(Required action): What you give back must match the data exactly, minus the pictures.

(Record excerpts):

◇ ◇ ◇ ◇ ◇

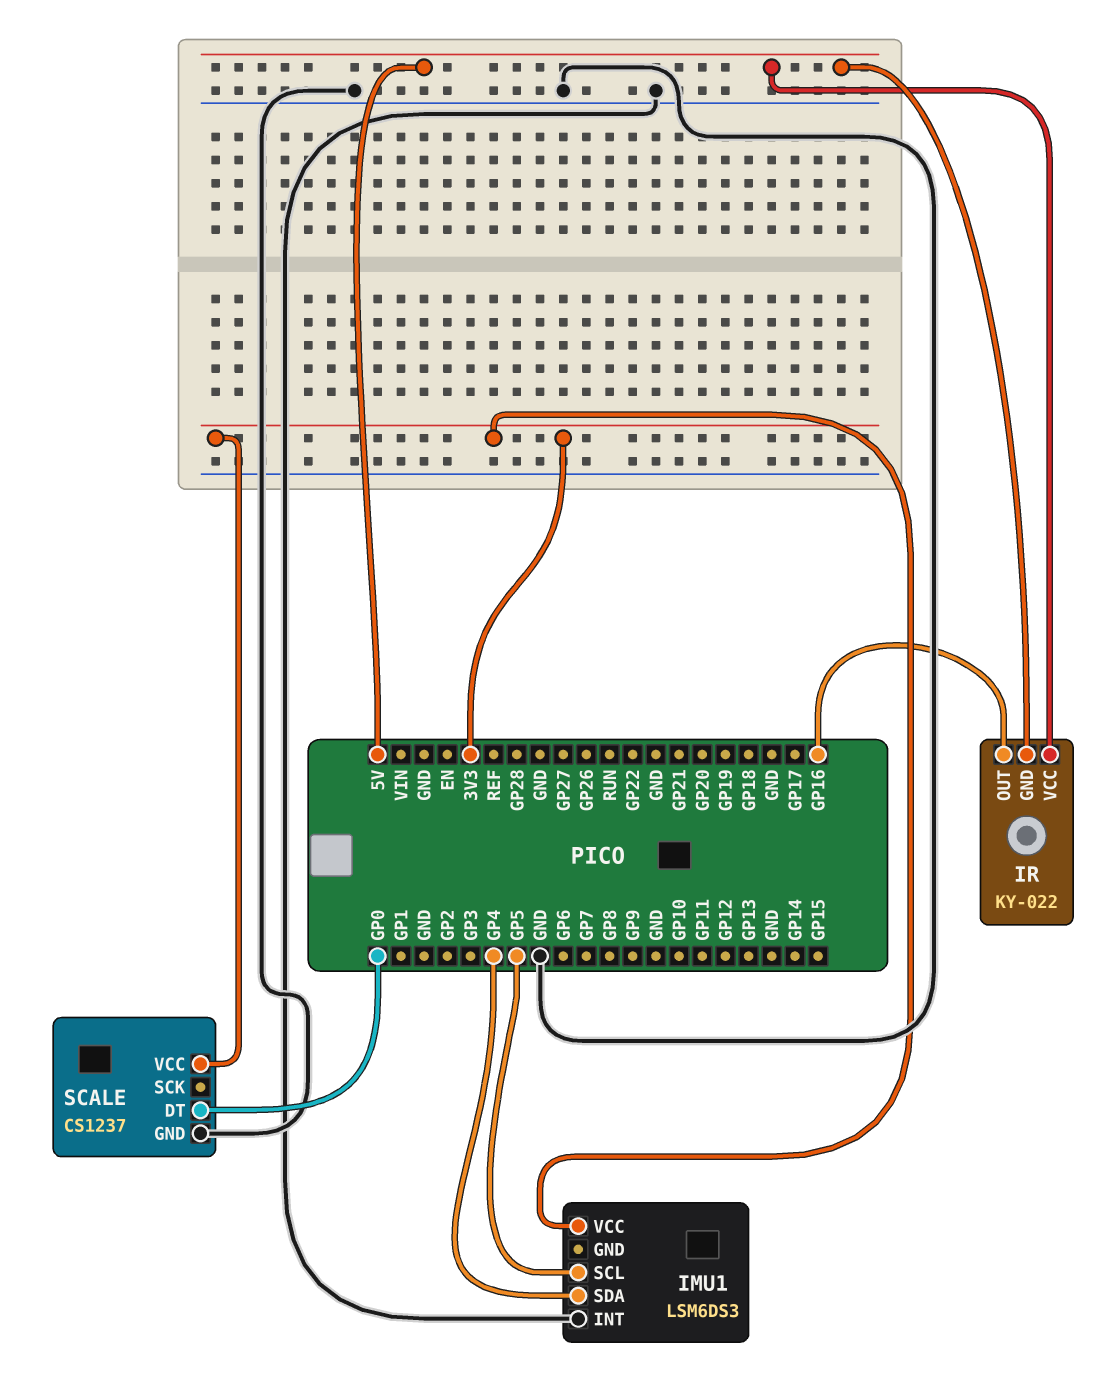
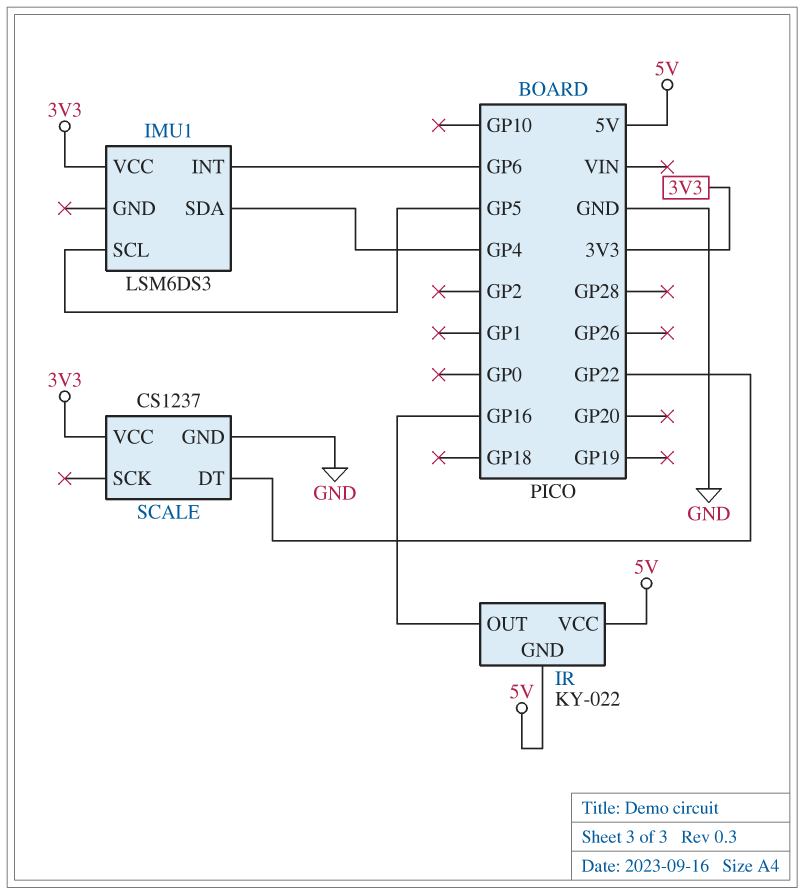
IMU1 pin INT: GND -> GP6
SCALE pin DT: GP0 -> GP22

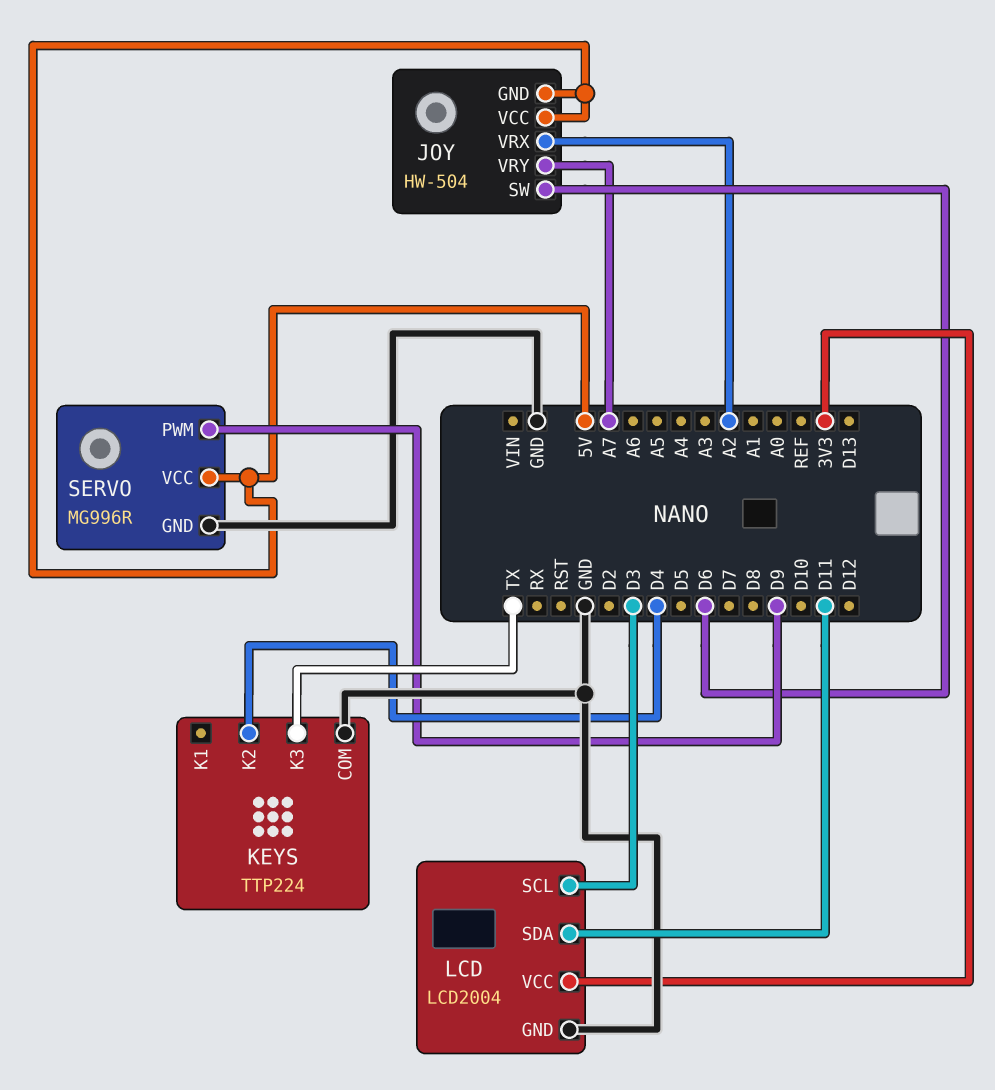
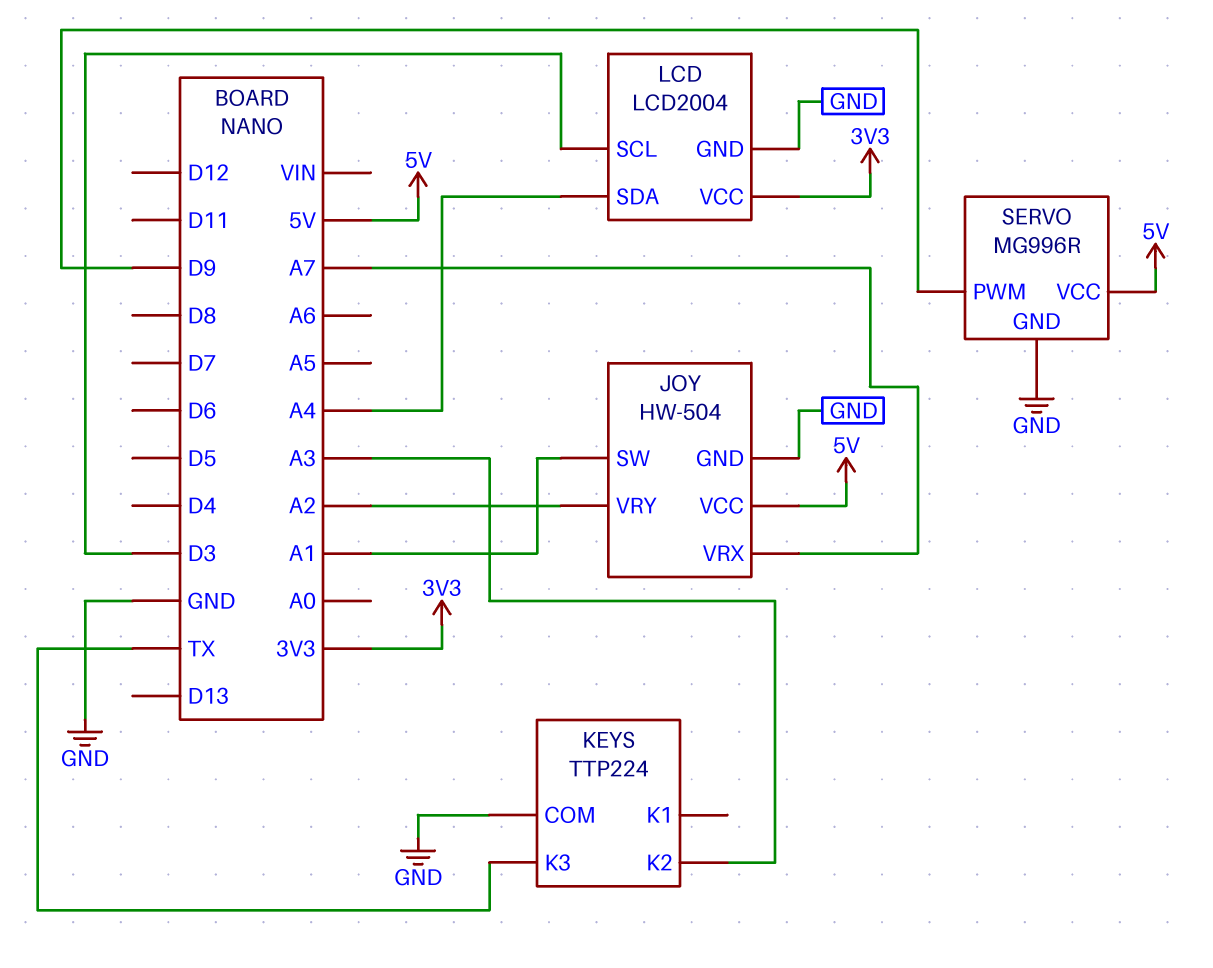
JOY pin GND: 5V -> GND
JOY pin SW: D6 -> A1
JOY pin VRX: A2 -> A7
JOY pin VRY: A7 -> A2
KEYS pin K2: D4 -> A3
LCD pin SDA: D11 -> A4

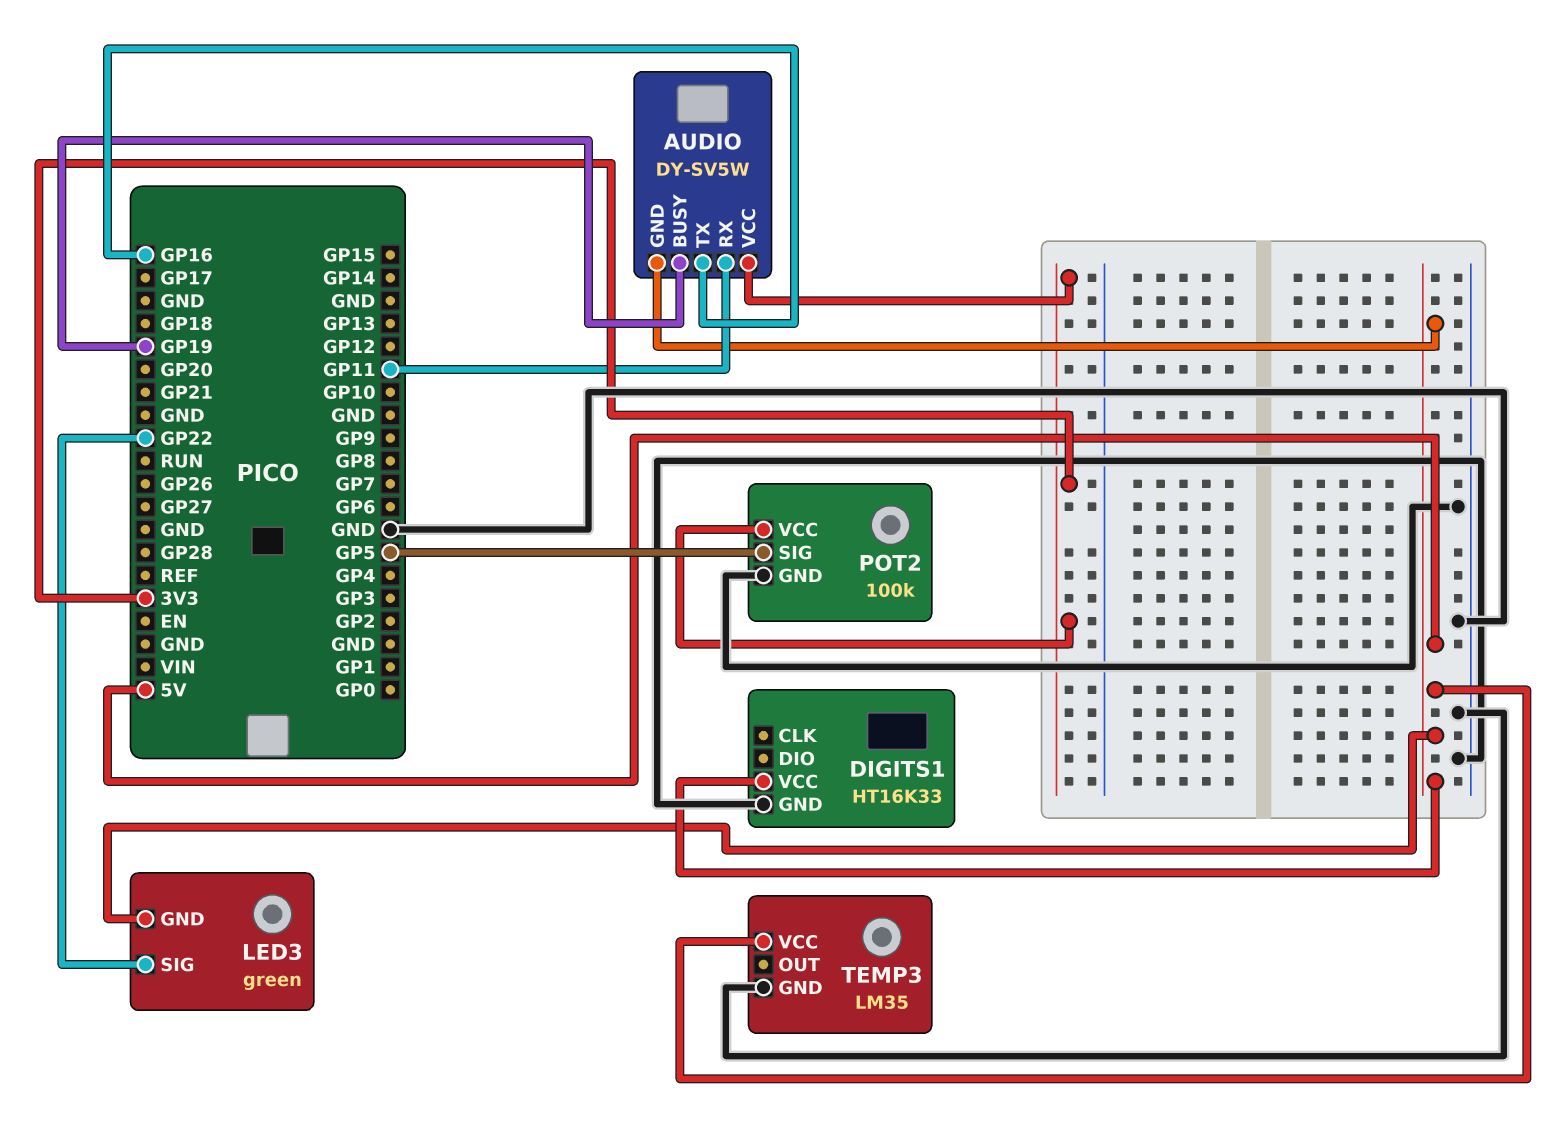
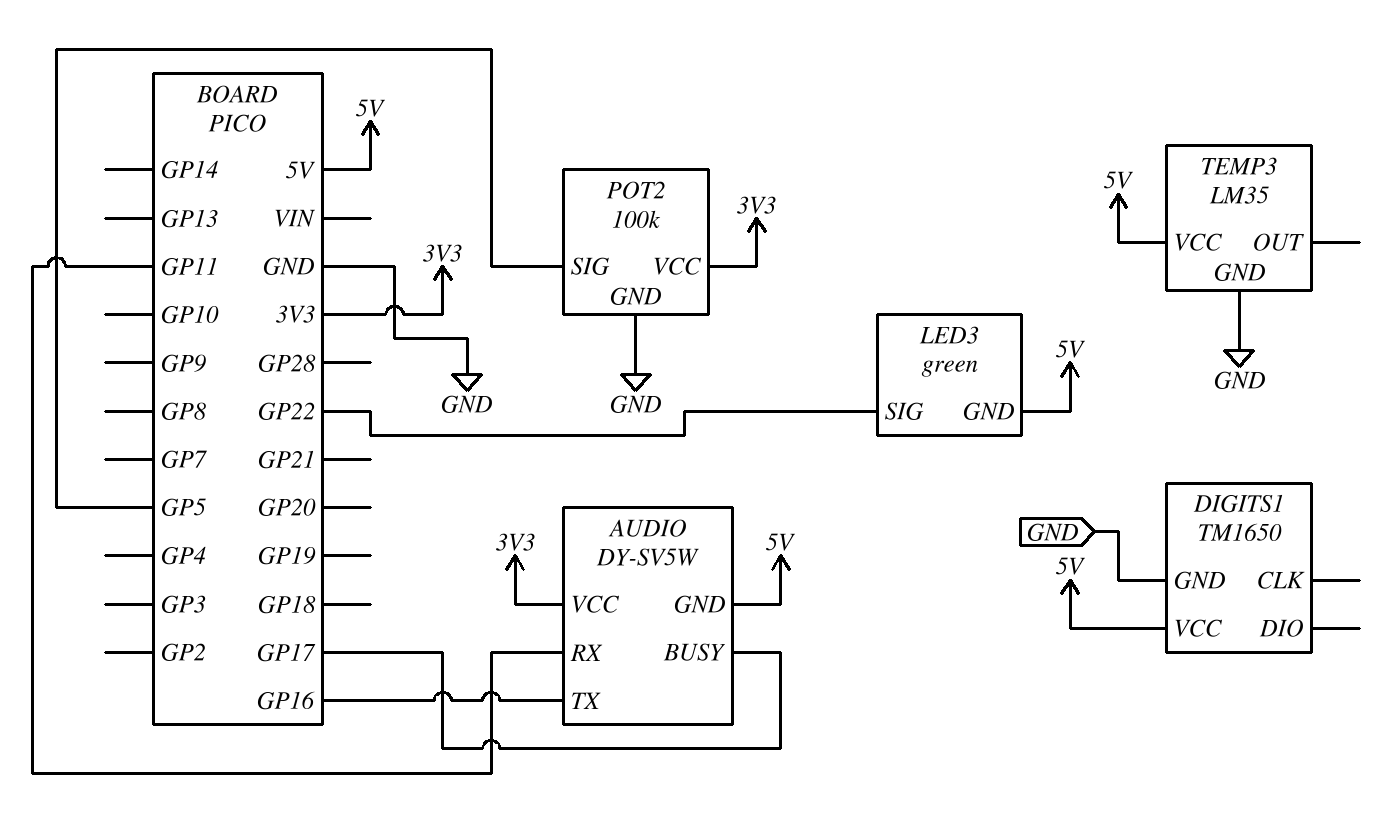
AUDIO pin BUSY: GP19 -> GP17
DIGITS1: HT16K33 -> TM1650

◇ ◇ ◇ ◇ ◇

(Expected answer):
IMU1 pin INT: GND -> GP6
SCALE pin DT: GP0 -> GP22

JOY pin GND: 5V -> GND
JOY pin SW: D6 -> A1
JOY pin VRX: A2 -> A7
JOY pin VRY: A7 -> A2
KEYS pin K2: D4 -> A3
LCD pin SDA: D11 -> A4

AUDIO pin BUSY: GP19 -> GP17
DIGITS1: HT16K33 -> TM1650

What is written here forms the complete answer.